» Requirement
Report all lines of the data below that hold the word "none".

» Records for the task
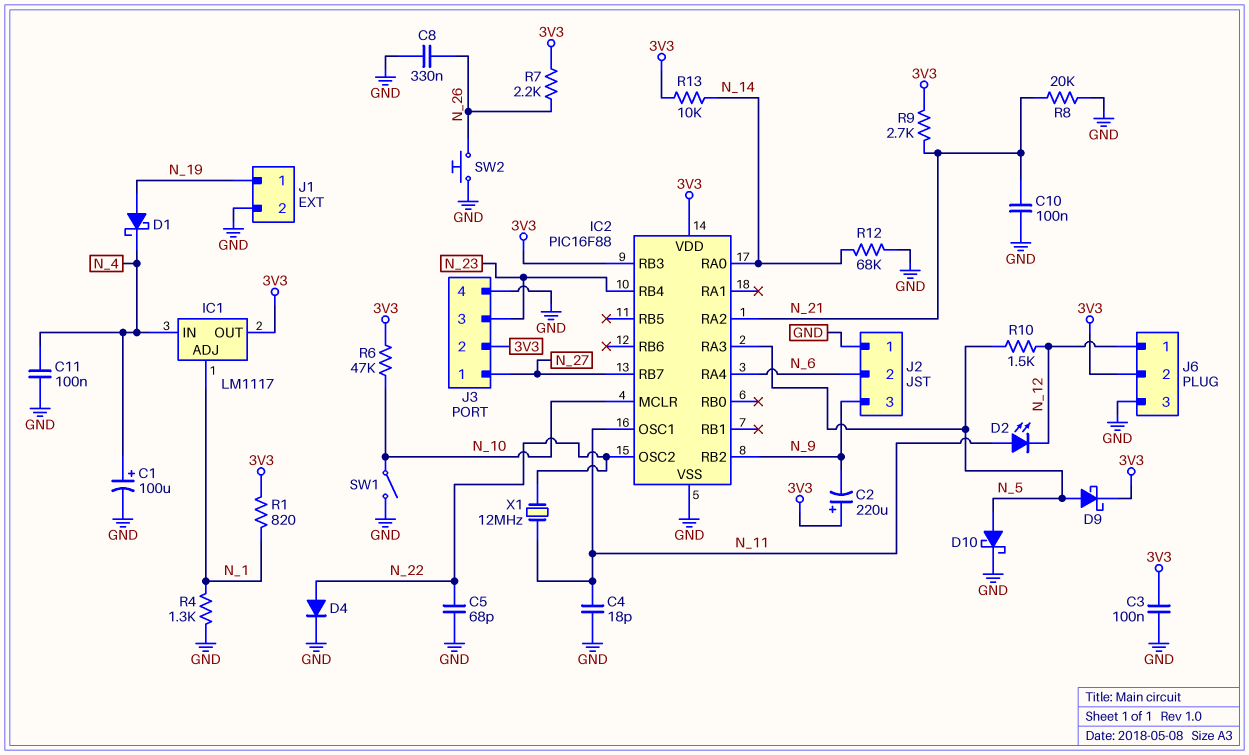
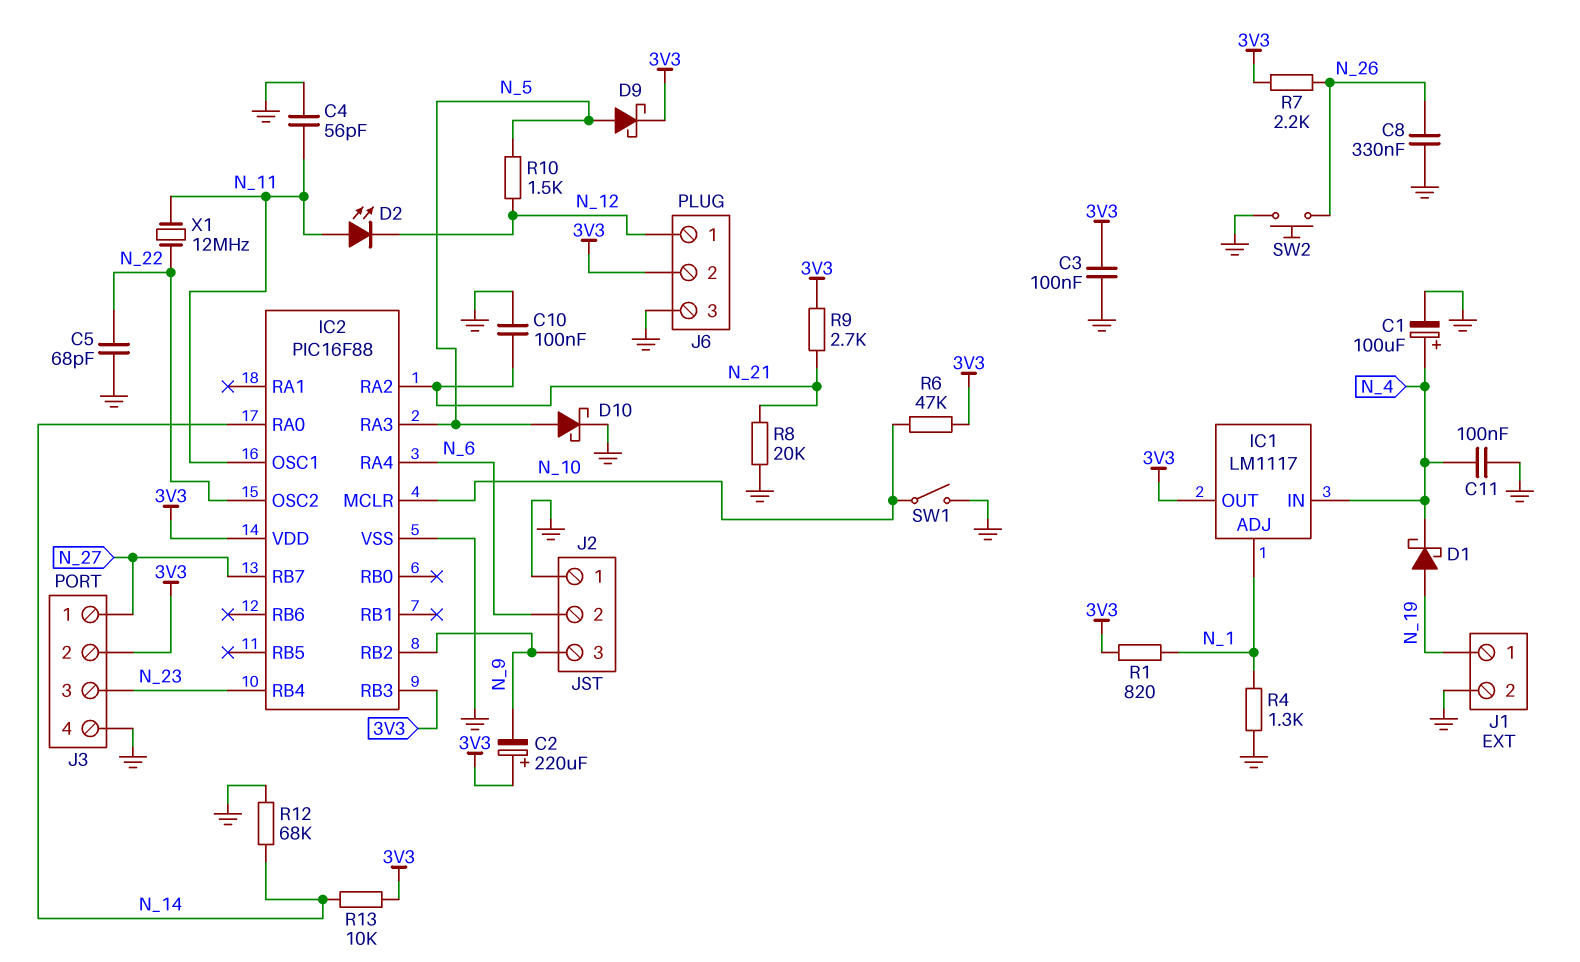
C4: 18pF (GND, N_11) -> 56pF (GND, N_11)
D4: diode (A N_22, K GND) -> none

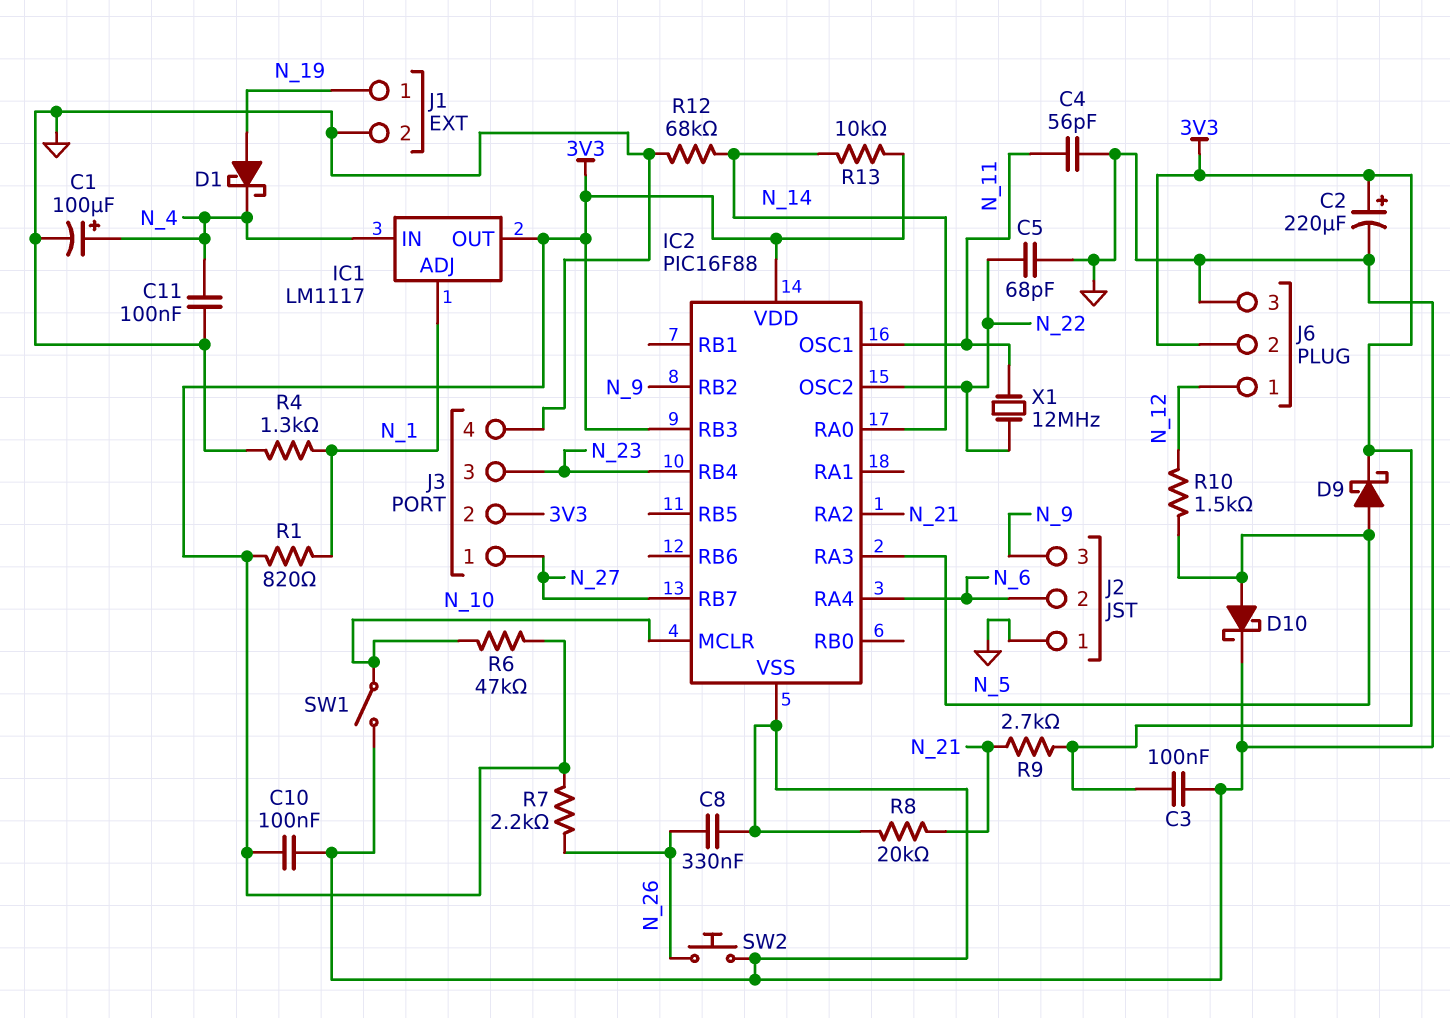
C2: 220uF (plus 3V3, minus N_9) -> 220uF (plus 3V3, minus GND)
C10: 100nF (GND, N_21) -> 100nF (3V3, GND)
D2: LED (A N_11, K N_12) -> none

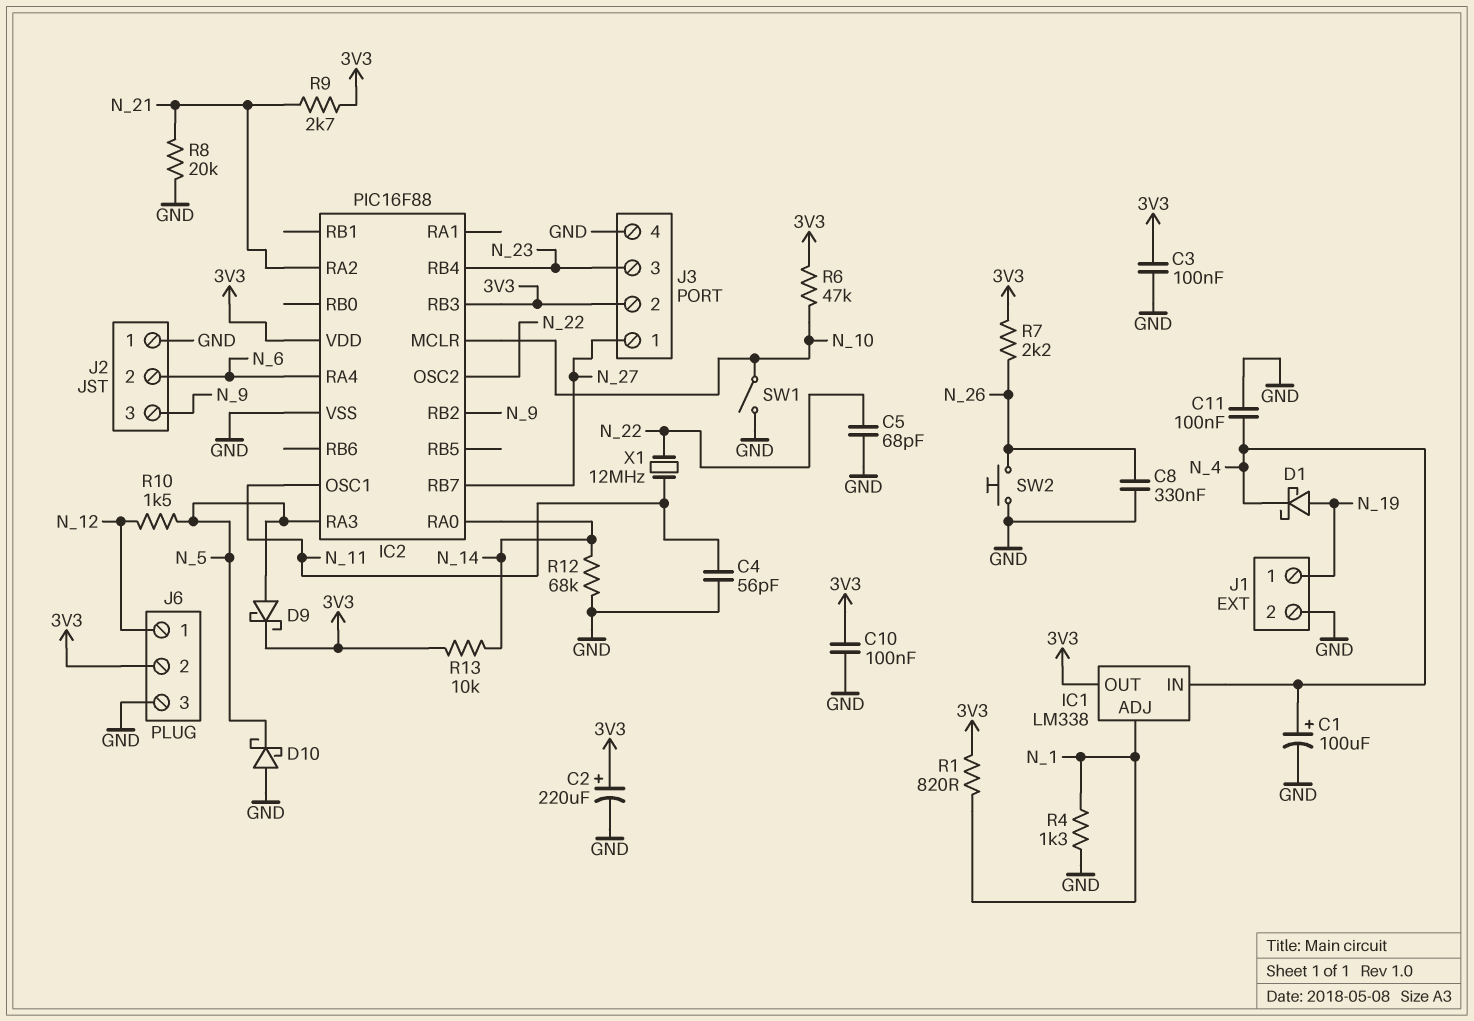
D10: schottky (A N_5, K GND) -> schottky (A GND, K N_5)
IC1: LM1117 -> LM338

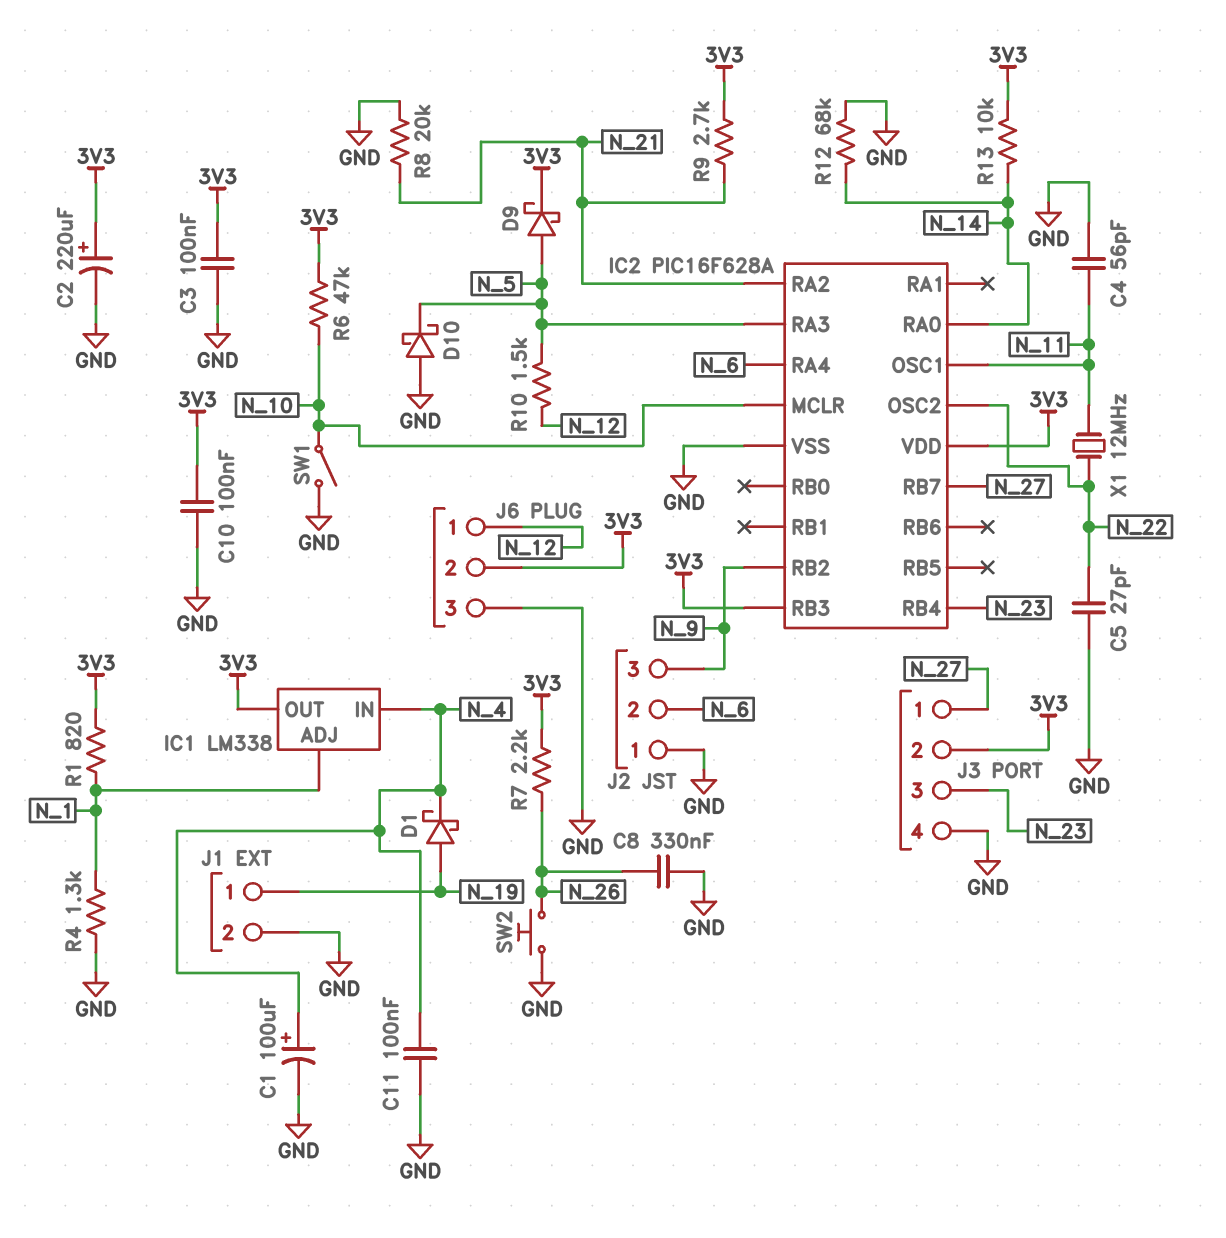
C5: 68pF (GND, N_22) -> 27pF (GND, N_22)
IC2: PIC16F88 -> PIC16F628A

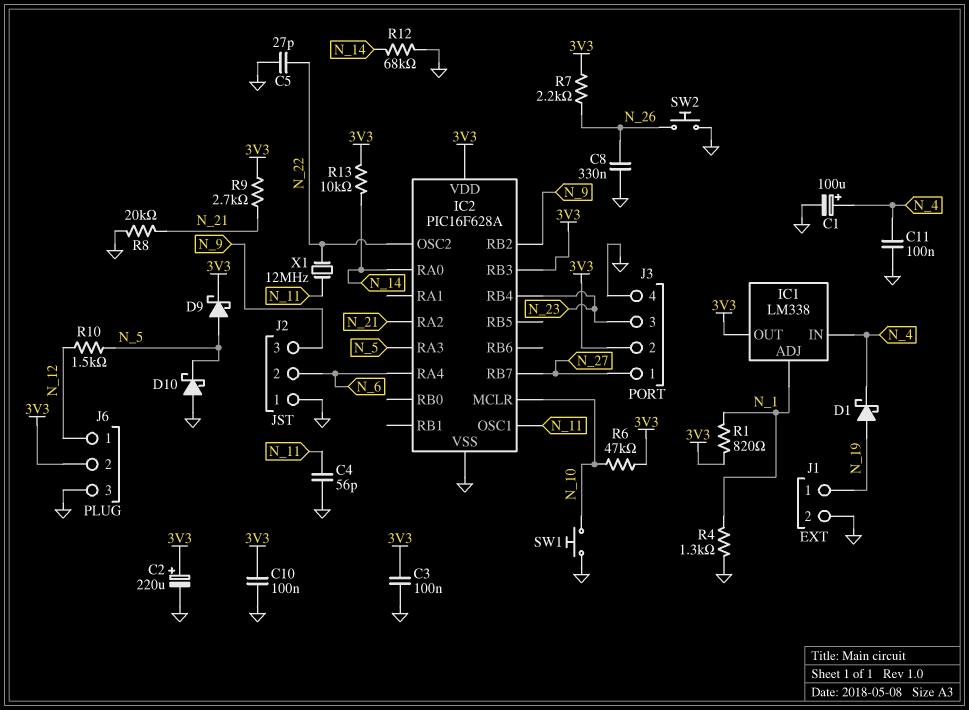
SW1: switch (GND, N_10) -> button (GND, N_10)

» Written response
D4: diode (A N_22, K GND) -> none
D2: LED (A N_11, K N_12) -> none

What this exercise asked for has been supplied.